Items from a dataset
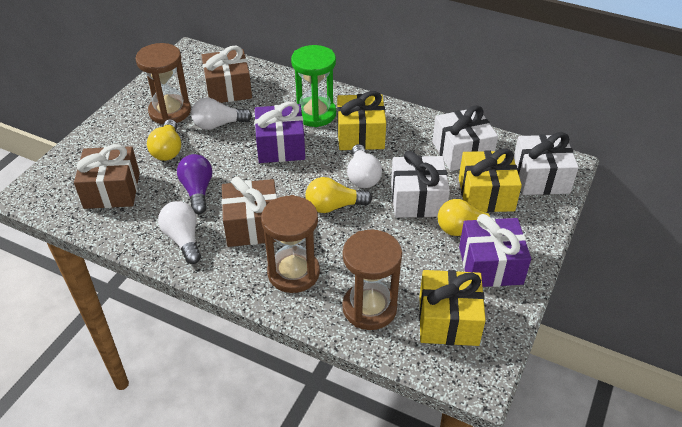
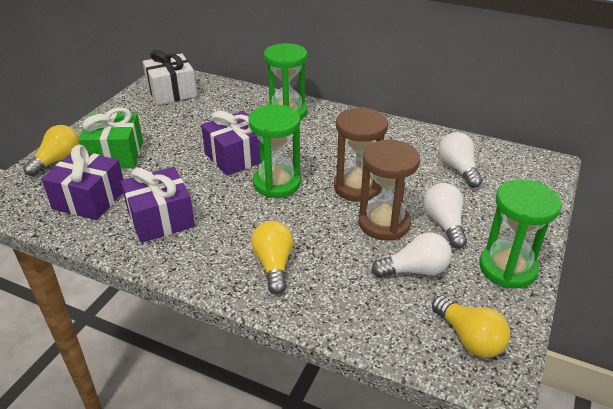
brown gift: 3 -> 0
brown hourglass: 3 -> 2
green gift: 0 -> 1
green hourglass: 1 -> 3
purple gift: 2 -> 3
purple light bulb: 1 -> 0
white gift: 3 -> 1
yellow gift: 3 -> 0

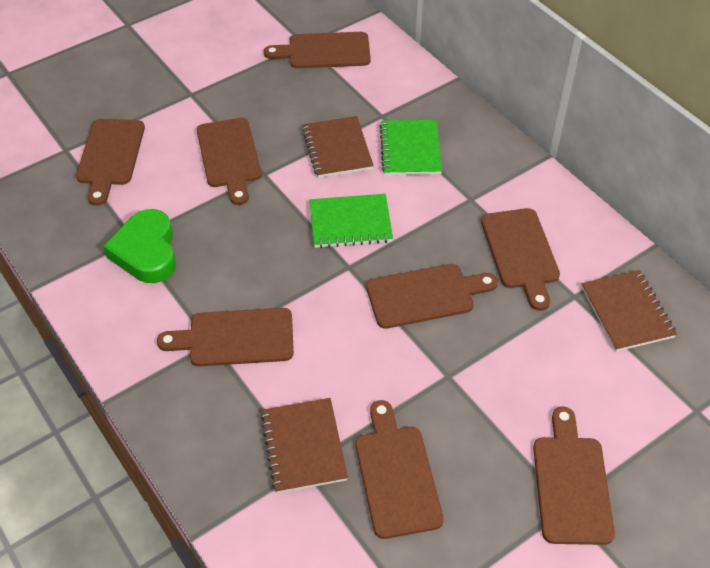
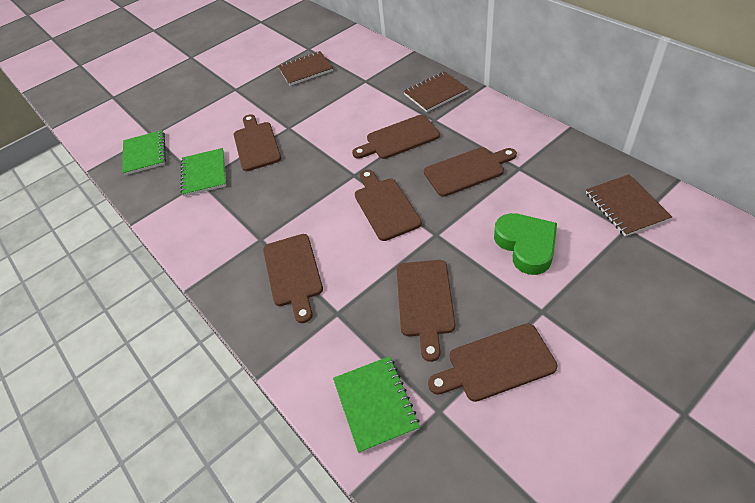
brown cutting board: 8 -> 7
green notebook: 2 -> 3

**What you need to do:** An exact copy of all the entries is required, and it must contain no pictures.

**Task answer:**
brown gift: 3 -> 0
brown hourglass: 3 -> 2
green gift: 0 -> 1
green hourglass: 1 -> 3
purple gift: 2 -> 3
purple light bulb: 1 -> 0
white gift: 3 -> 1
yellow gift: 3 -> 0

brown cutting board: 8 -> 7
green notebook: 2 -> 3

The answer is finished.